• **WHAT YOU ARE ASKED TO DO**: How do the lines below between the ones holding "D3: LED green" and "R5: 3.3k (COM, W15) -> 3.3k (VDD, W15)", inclusive, read? Give them again exactly, with no other lines.
+++
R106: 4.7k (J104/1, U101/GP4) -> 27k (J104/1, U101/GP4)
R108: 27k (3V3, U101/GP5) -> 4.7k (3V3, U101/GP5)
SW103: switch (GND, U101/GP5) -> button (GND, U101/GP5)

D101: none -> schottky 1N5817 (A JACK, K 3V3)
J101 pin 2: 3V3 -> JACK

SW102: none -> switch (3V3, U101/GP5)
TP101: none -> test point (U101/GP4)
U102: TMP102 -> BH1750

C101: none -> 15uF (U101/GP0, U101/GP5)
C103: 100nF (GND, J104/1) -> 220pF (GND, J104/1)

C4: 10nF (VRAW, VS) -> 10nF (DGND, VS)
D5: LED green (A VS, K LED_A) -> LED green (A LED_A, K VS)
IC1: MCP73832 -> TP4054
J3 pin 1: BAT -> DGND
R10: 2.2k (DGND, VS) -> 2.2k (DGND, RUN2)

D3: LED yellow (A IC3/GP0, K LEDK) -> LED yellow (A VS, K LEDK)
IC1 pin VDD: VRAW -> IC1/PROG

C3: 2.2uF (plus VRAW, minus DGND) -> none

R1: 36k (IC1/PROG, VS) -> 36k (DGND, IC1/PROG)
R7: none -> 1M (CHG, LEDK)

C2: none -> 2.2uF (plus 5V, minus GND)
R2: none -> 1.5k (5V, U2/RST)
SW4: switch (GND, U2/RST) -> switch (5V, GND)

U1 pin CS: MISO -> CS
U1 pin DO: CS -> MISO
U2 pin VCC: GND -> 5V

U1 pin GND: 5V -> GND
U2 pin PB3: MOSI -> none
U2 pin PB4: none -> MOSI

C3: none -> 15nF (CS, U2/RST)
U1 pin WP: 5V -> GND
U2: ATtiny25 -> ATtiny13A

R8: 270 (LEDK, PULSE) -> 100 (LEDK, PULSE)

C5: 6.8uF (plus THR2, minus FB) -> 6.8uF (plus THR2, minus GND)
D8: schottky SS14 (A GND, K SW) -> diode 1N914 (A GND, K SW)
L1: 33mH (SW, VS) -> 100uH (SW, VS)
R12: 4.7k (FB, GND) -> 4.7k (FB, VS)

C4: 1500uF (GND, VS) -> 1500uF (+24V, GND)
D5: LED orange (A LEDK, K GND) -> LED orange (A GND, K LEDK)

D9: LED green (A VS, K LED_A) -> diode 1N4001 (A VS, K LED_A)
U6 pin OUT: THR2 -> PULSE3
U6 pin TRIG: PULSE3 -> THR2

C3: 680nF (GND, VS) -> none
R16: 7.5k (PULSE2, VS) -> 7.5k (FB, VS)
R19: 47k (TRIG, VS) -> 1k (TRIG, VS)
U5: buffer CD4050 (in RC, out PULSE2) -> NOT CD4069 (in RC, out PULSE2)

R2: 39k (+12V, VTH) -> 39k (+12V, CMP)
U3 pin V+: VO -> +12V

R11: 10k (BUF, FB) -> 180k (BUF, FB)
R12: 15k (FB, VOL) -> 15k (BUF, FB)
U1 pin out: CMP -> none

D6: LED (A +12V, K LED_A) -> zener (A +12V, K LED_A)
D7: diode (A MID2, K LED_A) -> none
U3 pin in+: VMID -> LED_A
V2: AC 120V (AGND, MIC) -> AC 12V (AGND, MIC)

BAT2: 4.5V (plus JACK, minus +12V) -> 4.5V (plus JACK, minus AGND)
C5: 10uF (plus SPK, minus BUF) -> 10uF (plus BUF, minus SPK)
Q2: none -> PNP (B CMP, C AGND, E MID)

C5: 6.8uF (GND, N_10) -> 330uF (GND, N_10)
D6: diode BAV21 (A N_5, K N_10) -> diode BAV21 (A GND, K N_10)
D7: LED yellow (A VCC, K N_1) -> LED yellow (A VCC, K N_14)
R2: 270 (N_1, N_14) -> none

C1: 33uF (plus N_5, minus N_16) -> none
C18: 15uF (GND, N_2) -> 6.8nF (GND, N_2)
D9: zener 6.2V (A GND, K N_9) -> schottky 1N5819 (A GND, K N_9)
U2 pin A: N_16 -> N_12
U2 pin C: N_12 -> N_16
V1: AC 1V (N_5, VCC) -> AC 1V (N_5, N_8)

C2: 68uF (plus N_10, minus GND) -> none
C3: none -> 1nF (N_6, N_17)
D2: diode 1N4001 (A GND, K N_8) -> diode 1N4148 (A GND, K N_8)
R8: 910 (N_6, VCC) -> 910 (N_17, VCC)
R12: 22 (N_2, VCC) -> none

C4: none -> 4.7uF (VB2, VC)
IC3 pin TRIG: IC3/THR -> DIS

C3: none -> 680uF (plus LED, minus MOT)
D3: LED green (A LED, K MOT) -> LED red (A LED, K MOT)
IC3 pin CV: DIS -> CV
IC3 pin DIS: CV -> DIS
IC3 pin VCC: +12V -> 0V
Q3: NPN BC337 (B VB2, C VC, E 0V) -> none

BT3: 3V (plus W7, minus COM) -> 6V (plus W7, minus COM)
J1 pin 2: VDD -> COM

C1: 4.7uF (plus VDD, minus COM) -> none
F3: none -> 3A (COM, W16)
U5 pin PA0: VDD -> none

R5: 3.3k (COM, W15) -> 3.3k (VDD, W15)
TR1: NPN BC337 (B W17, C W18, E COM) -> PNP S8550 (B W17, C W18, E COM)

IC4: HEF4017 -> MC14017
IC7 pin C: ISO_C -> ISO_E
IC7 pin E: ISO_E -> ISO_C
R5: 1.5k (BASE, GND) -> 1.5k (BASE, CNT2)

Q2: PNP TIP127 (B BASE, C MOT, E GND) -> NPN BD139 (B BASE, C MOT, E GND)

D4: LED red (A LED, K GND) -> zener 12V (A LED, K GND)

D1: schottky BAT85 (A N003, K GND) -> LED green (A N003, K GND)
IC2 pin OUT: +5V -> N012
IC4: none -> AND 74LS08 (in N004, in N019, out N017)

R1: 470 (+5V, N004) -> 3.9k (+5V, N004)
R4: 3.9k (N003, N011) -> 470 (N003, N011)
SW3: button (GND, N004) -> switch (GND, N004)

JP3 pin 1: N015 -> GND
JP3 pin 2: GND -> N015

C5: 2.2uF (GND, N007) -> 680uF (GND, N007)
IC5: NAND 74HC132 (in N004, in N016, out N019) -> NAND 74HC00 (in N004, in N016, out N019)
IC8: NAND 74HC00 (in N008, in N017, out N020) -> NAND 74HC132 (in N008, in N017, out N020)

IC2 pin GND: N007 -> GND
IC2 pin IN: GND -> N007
+++
• **THE COMPLETED TASK**:
D3: LED green (A LED, K MOT) -> LED red (A LED, K MOT)
IC3 pin CV: DIS -> CV
IC3 pin DIS: CV -> DIS
IC3 pin VCC: +12V -> 0V
Q3: NPN BC337 (B VB2, C VC, E 0V) -> none

BT3: 3V (plus W7, minus COM) -> 6V (plus W7, minus COM)
J1 pin 2: VDD -> COM

C1: 4.7uF (plus VDD, minus COM) -> none
F3: none -> 3A (COM, W16)
U5 pin PA0: VDD -> none

R5: 3.3k (COM, W15) -> 3.3k (VDD, W15)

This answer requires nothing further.